-- Opening Marker --

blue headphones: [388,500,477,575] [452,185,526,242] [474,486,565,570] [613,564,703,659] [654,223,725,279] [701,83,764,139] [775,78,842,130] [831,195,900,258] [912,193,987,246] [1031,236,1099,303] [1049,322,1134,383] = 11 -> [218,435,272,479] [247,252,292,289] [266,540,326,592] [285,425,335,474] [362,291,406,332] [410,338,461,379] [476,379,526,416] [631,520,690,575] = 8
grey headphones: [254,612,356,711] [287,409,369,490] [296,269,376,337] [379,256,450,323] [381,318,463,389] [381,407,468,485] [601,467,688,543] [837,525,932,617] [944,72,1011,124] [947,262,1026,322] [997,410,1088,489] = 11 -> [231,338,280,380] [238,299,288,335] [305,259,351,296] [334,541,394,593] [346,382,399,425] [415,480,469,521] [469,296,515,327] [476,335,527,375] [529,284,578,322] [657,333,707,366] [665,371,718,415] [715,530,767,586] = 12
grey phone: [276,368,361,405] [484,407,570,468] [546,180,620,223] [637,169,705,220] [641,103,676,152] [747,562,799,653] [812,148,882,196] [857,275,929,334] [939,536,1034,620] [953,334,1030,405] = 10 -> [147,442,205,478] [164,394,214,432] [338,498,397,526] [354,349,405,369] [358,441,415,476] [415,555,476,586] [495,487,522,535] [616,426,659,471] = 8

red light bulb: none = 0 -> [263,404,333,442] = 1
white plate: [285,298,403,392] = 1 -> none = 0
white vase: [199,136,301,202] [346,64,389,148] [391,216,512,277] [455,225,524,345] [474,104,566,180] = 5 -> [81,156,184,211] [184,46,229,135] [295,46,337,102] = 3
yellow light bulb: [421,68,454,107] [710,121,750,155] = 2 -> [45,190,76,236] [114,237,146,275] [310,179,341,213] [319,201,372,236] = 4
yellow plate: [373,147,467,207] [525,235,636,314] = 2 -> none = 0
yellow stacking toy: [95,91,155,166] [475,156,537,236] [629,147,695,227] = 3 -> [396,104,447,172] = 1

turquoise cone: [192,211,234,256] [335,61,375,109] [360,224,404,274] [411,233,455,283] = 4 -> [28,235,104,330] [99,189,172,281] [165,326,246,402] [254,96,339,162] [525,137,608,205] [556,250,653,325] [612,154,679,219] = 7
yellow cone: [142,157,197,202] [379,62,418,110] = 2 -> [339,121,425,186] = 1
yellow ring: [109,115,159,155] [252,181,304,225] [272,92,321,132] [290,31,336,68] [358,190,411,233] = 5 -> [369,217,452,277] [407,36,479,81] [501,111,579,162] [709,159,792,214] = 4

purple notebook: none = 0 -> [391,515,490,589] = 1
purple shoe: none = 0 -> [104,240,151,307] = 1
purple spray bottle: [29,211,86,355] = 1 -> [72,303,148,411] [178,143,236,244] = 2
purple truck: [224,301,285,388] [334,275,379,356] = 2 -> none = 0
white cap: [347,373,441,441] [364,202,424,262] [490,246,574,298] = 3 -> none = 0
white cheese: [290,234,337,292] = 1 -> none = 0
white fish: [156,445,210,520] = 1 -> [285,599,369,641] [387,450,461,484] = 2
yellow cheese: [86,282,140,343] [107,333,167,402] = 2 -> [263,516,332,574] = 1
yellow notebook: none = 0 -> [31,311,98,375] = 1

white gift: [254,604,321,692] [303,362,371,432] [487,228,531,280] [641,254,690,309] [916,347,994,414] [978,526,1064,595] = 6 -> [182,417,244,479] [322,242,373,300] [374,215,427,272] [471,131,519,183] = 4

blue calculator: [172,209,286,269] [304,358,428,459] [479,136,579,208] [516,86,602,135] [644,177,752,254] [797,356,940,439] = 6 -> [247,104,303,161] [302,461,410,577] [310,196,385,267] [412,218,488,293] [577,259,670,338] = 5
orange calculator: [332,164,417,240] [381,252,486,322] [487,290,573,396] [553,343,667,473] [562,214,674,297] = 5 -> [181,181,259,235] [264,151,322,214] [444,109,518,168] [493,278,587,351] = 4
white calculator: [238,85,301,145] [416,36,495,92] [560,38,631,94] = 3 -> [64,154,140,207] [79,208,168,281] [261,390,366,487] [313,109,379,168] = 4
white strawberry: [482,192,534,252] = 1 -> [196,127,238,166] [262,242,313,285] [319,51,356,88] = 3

-- Closing Marker --

* Task instructions
Extract the lines of the preceding material that run from the line with "white vase: [199,136,301,202]" through the line with "white gift: [254,604,321,692]", inclusive, reproducing them exactly and adding nothing.

* Solved problem
white vase: [199,136,301,202] [346,64,389,148] [391,216,512,277] [455,225,524,345] [474,104,566,180] = 5 -> [81,156,184,211] [184,46,229,135] [295,46,337,102] = 3
yellow light bulb: [421,68,454,107] [710,121,750,155] = 2 -> [45,190,76,236] [114,237,146,275] [310,179,341,213] [319,201,372,236] = 4
yellow plate: [373,147,467,207] [525,235,636,314] = 2 -> none = 0
yellow stacking toy: [95,91,155,166] [475,156,537,236] [629,147,695,227] = 3 -> [396,104,447,172] = 1

turquoise cone: [192,211,234,256] [335,61,375,109] [360,224,404,274] [411,233,455,283] = 4 -> [28,235,104,330] [99,189,172,281] [165,326,246,402] [254,96,339,162] [525,137,608,205] [556,250,653,325] [612,154,679,219] = 7
yellow cone: [142,157,197,202] [379,62,418,110] = 2 -> [339,121,425,186] = 1
yellow ring: [109,115,159,155] [252,181,304,225] [272,92,321,132] [290,31,336,68] [358,190,411,233] = 5 -> [369,217,452,277] [407,36,479,81] [501,111,579,162] [709,159,792,214] = 4

purple notebook: none = 0 -> [391,515,490,589] = 1
purple shoe: none = 0 -> [104,240,151,307] = 1
purple spray bottle: [29,211,86,355] = 1 -> [72,303,148,411] [178,143,236,244] = 2
purple truck: [224,301,285,388] [334,275,379,356] = 2 -> none = 0
white cap: [347,373,441,441] [364,202,424,262] [490,246,574,298] = 3 -> none = 0
white cheese: [290,234,337,292] = 1 -> none = 0
white fish: [156,445,210,520] = 1 -> [285,599,369,641] [387,450,461,484] = 2
yellow cheese: [86,282,140,343] [107,333,167,402] = 2 -> [263,516,332,574] = 1
yellow notebook: none = 0 -> [31,311,98,375] = 1

white gift: [254,604,321,692] [303,362,371,432] [487,228,531,280] [641,254,690,309] [916,347,994,414] [978,526,1064,595] = 6 -> [182,417,244,479] [322,242,373,300] [374,215,427,272] [471,131,519,183] = 4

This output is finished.